● Exercise objective: Would you return, word for word, the lines of the data below from the line with "C3: 2.2uF (plus" through the line with "R3: 15k (DGND, THR) -> 15k (DIS, THR)", and no others?

● Data to process:
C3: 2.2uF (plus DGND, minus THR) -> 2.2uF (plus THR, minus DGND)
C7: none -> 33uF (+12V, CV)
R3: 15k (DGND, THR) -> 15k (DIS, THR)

* * *

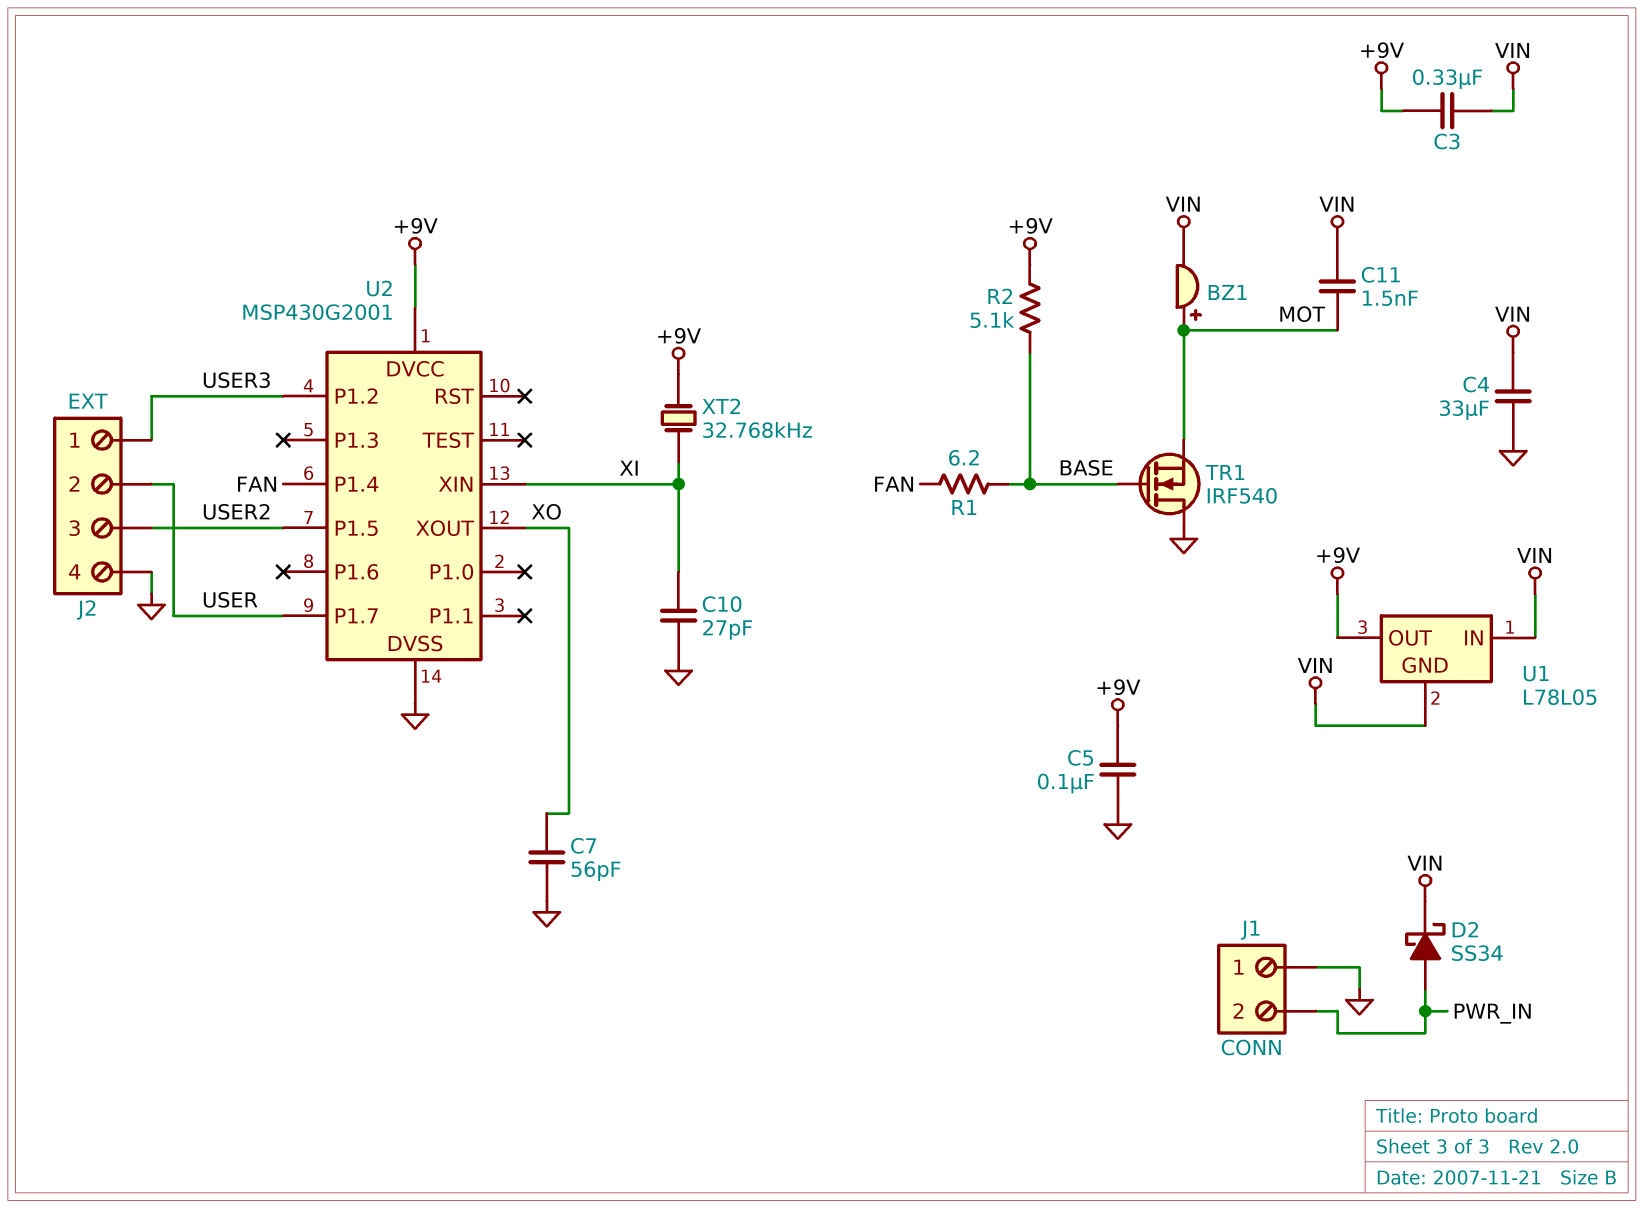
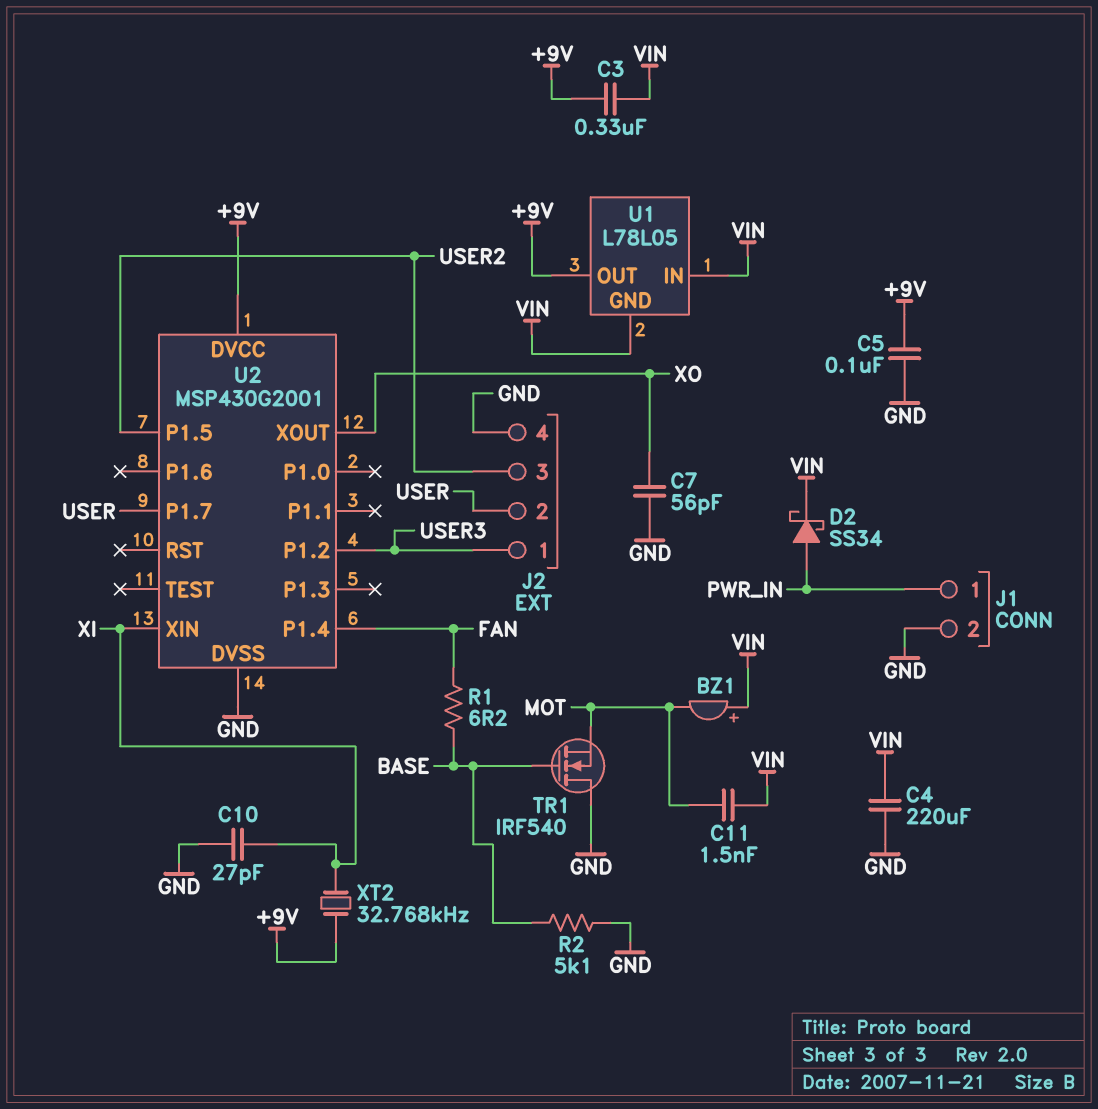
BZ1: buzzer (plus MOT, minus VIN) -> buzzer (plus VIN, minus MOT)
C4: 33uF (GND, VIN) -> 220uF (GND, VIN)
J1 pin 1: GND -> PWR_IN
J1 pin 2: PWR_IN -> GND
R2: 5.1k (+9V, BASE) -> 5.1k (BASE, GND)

==

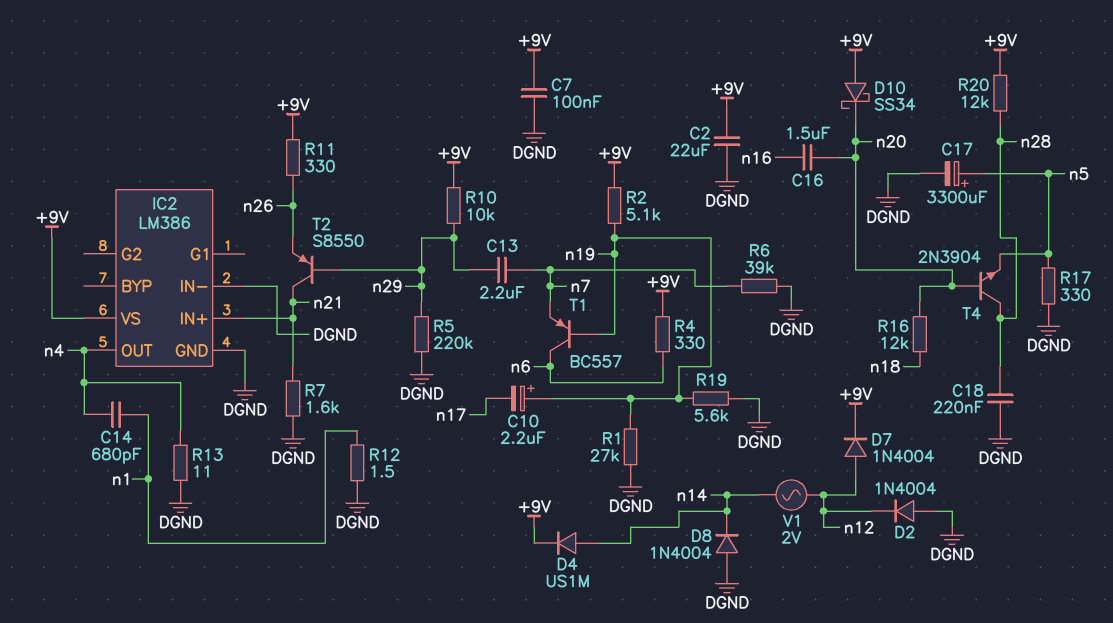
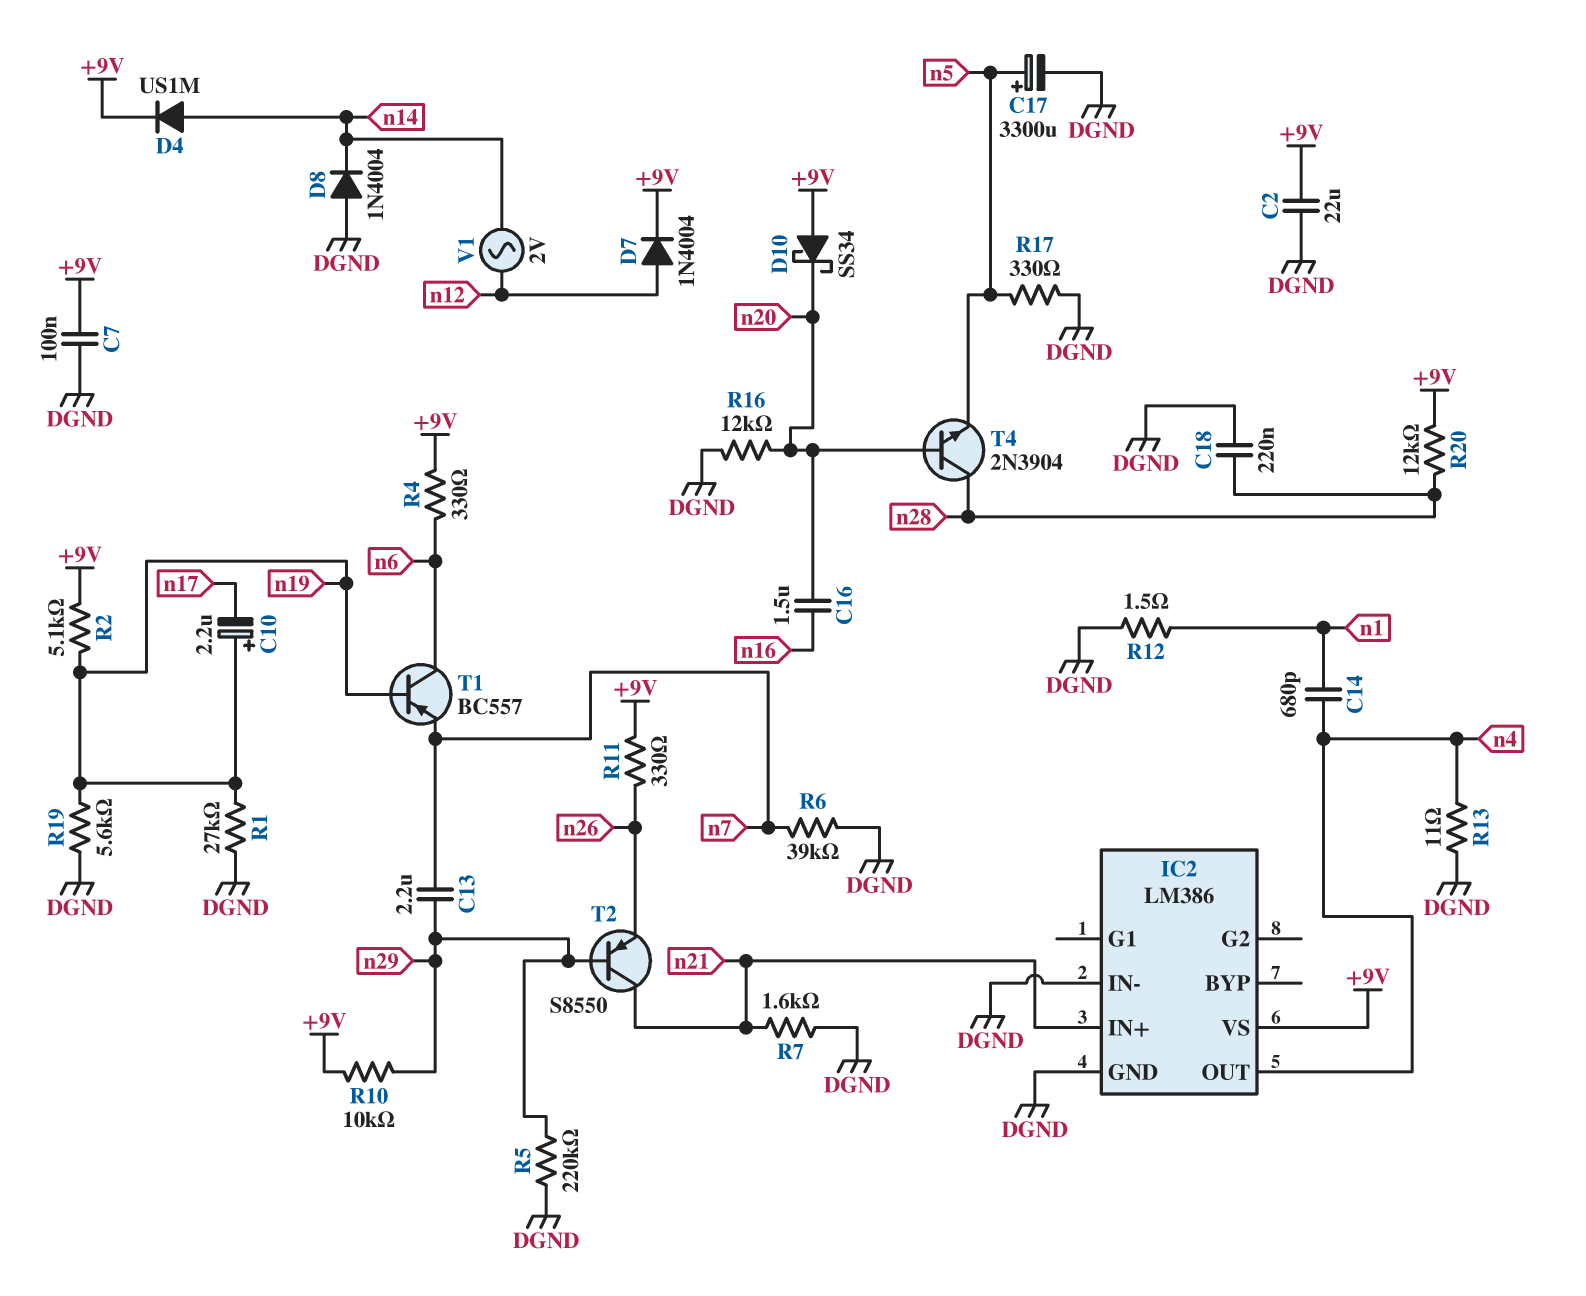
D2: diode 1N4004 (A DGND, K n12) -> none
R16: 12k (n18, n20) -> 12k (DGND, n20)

● Answer box:
C3: 2.2uF (plus DGND, minus THR) -> 2.2uF (plus THR, minus DGND)
C7: none -> 33uF (+12V, CV)
R3: 15k (DGND, THR) -> 15k (DIS, THR)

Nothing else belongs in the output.